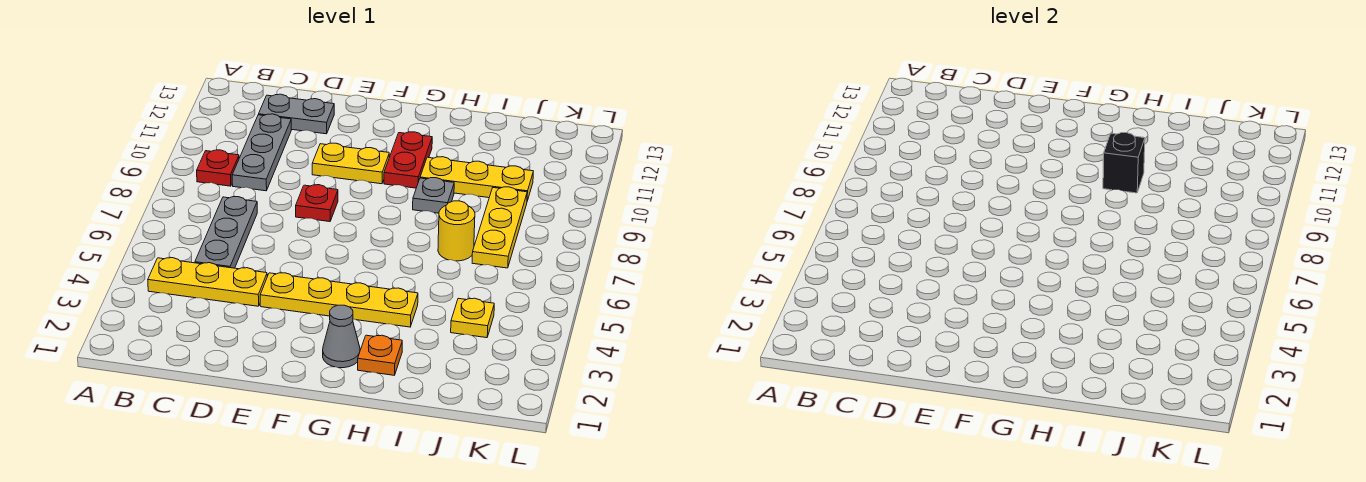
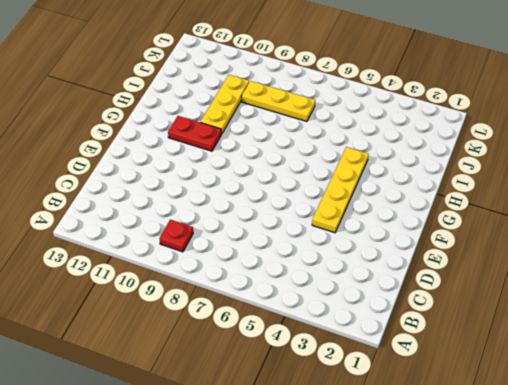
none -> yellow plate B4:D4 level 1
none -> grey plate C5:C7 level 1
none -> grey plate C9:C11 level 1

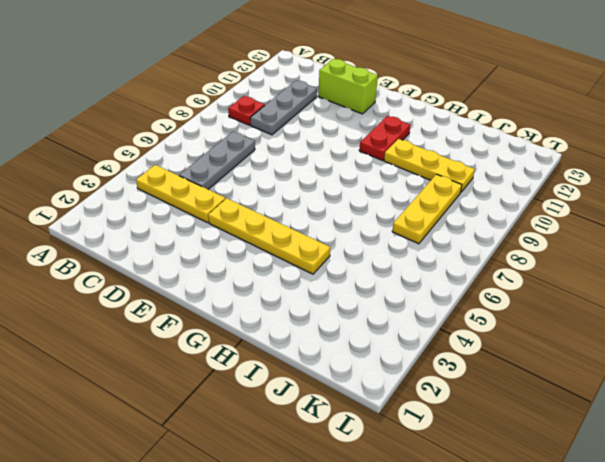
lime brick D12:E12 level 1 -> grey plate C12:D12 level 1
none -> red plate E8 level 1
none -> yellow plate E10:F10 level 1
none -> grey cone G2 level 1

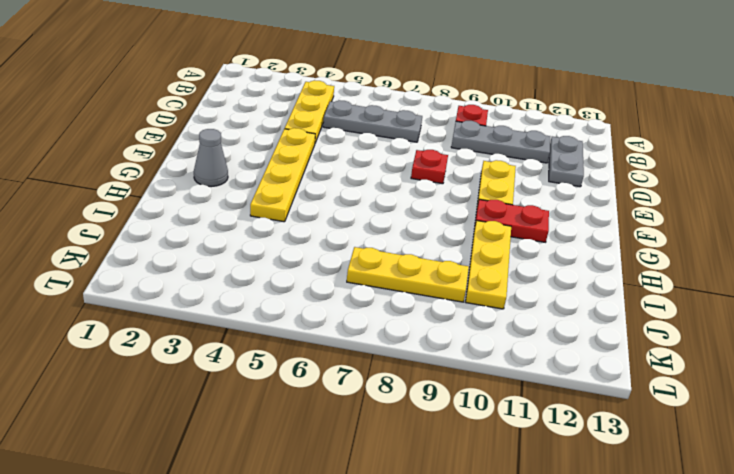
none -> orange plate H2 level 1
none -> grey plate H9 level 1
none -> yellow round brick I7 level 1

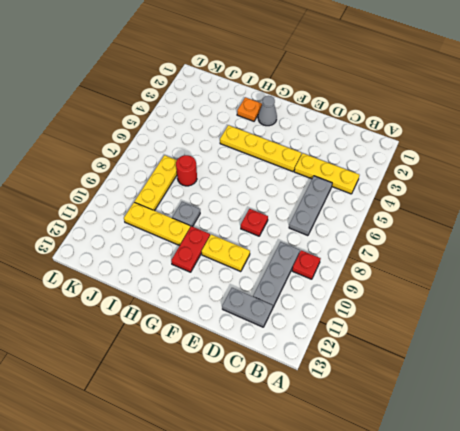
red round brick I7 level 1 -> yellow round brick I7 level 1
none -> yellow plate J4 level 1
none -> black brick H10 level 2

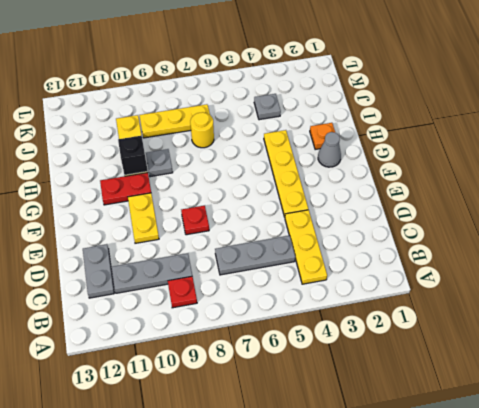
grey plate J4 level 1 -> yellow plate J4 level 1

Exercise:
How many lines in the listing above contain "round"? Give only the number.

Final answer:
2